**Task objective**
An exact reproduction of the listing, minus the pictures, is the required output.
- - -
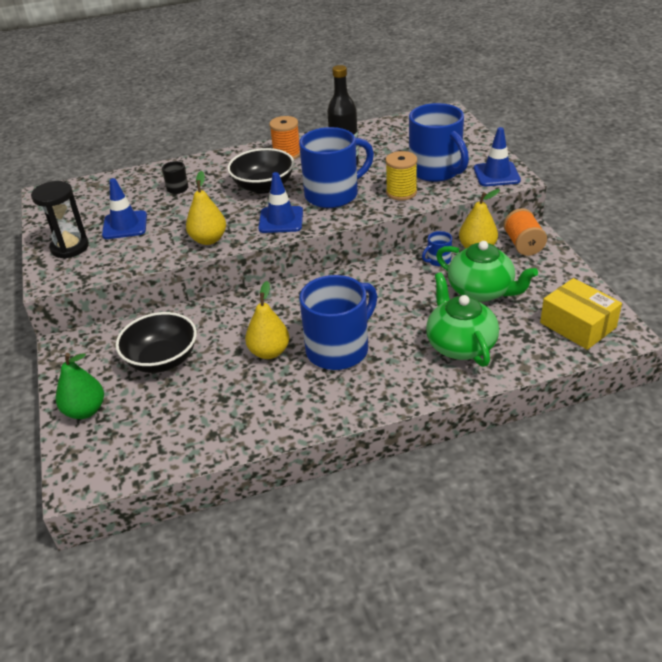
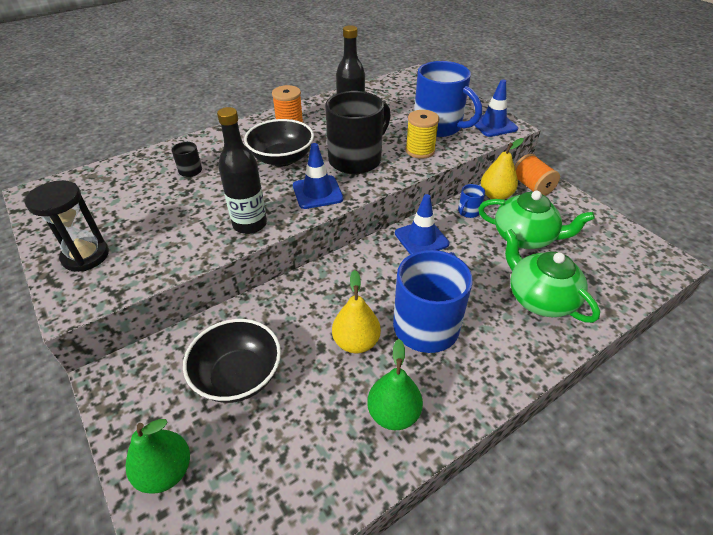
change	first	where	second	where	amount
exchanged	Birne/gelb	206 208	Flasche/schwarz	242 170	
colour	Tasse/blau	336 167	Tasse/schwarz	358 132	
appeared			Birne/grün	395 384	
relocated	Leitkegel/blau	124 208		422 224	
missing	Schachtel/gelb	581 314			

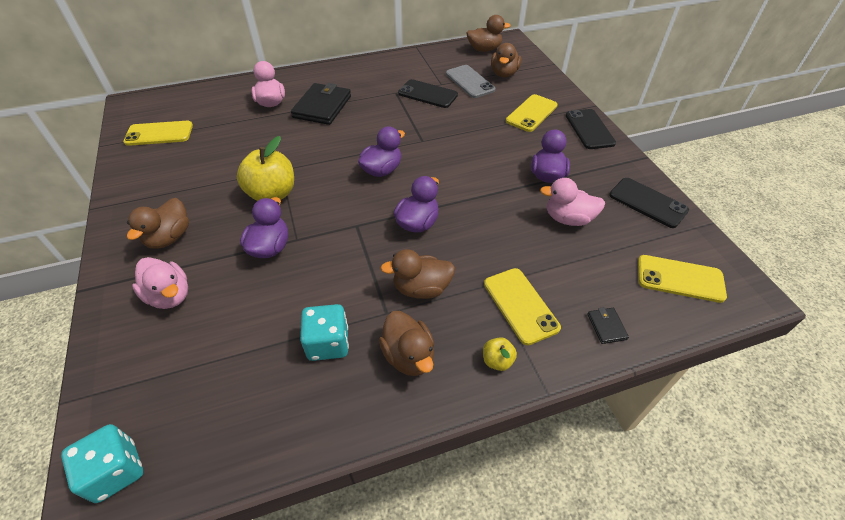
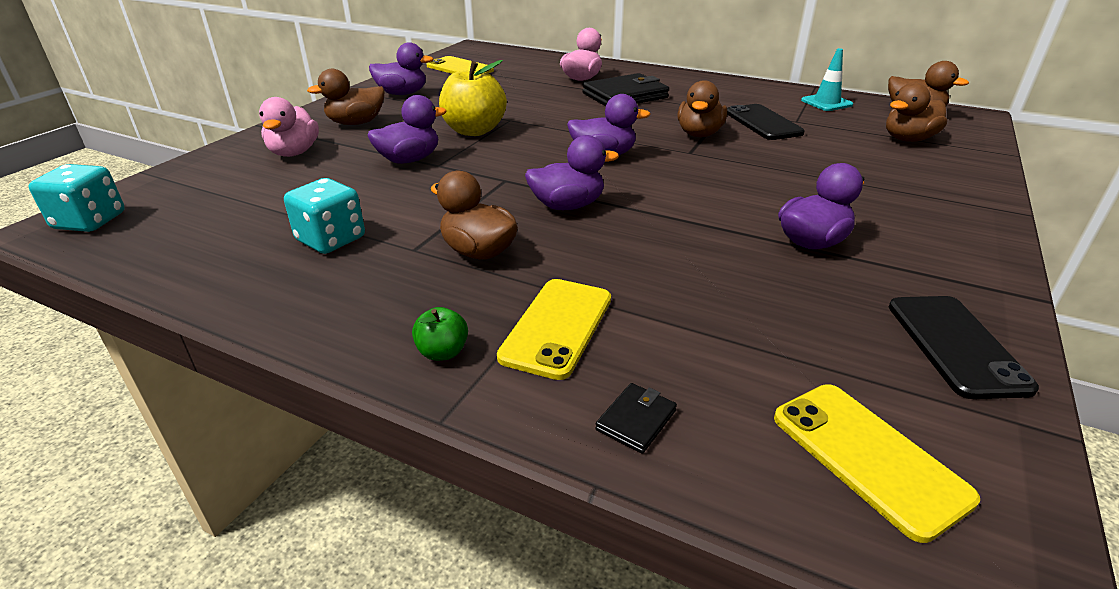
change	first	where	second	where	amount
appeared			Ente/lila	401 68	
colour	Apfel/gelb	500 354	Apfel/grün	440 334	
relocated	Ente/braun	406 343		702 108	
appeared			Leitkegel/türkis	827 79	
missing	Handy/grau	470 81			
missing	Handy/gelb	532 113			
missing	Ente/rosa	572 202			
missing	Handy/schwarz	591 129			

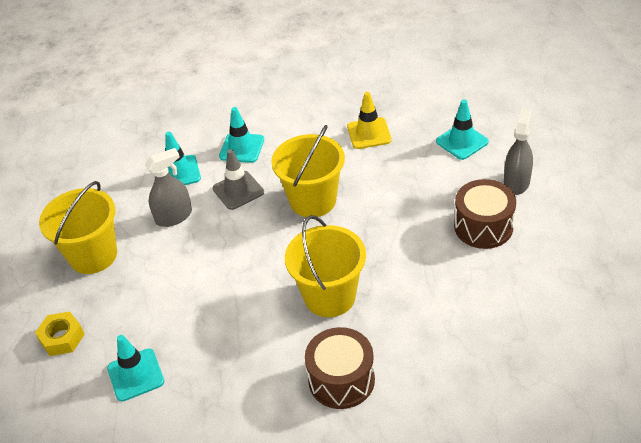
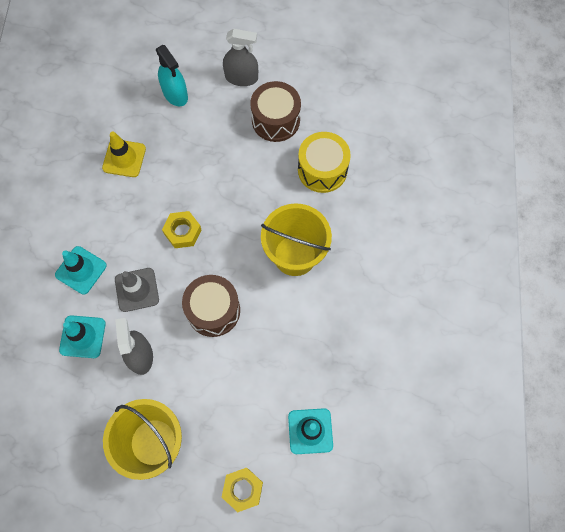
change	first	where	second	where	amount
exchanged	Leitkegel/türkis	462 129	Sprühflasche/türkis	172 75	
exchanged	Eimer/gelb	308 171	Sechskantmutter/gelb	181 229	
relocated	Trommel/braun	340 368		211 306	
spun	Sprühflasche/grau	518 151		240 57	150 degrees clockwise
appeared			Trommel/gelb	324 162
- - -
**Exercise result**
change	first	where	second	where	amount
exchanged	Birne/gelb	206 208	Flasche/schwarz	242 170	
colour	Tasse/blau	336 167	Tasse/schwarz	358 132	
appeared			Birne/grün	395 384	
relocated	Leitkegel/blau	124 208		422 224	
missing	Schachtel/gelb	581 314			

change	first	where	second	where	amount
appeared			Ente/lila	401 68	
colour	Apfel/gelb	500 354	Apfel/grün	440 334	
relocated	Ente/braun	406 343		702 108	
appeared			Leitkegel/türkis	827 79	
missing	Handy/grau	470 81			
missing	Handy/gelb	532 113			
missing	Ente/rosa	572 202			
missing	Handy/schwarz	591 129			

change	first	where	second	where	amount
exchanged	Leitkegel/türkis	462 129	Sprühflasche/türkis	172 75	
exchanged	Eimer/gelb	308 171	Sechskantmutter/gelb	181 229	
relocated	Trommel/braun	340 368		211 306	
spun	Sprühflasche/grau	518 151		240 57	150 degrees clockwise
appeared			Trommel/gelb	324 162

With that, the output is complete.